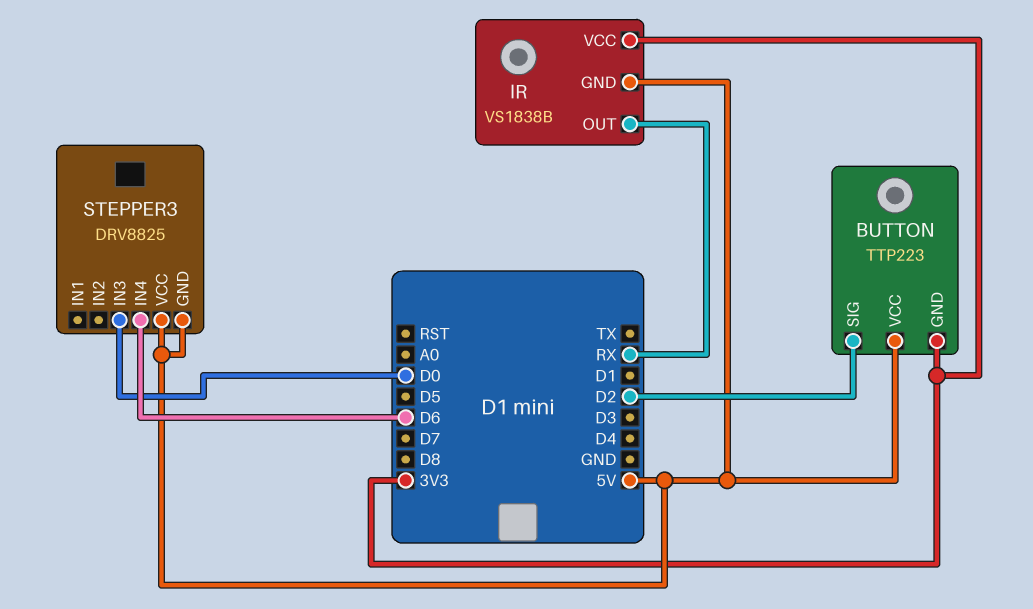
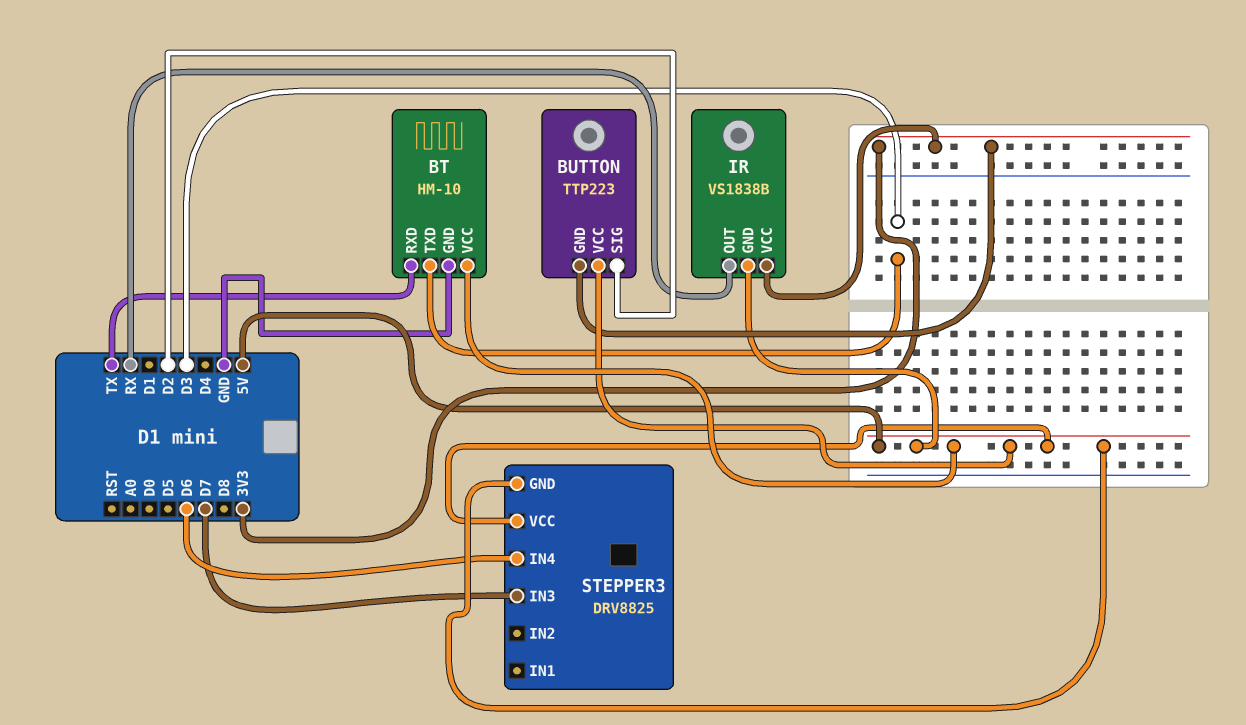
BT: none -> HM-10
BT pin GND: none -> GND
BT pin RXD: none -> TX
BT pin TXD: none -> D3
BT pin VCC: none -> 5V
STEPPER3 pin IN3: D0 -> D7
·····
TASK STATEMENT » Could you tally the lines in the data that contain the string "none" and answer with the number alone?

RESULT » 5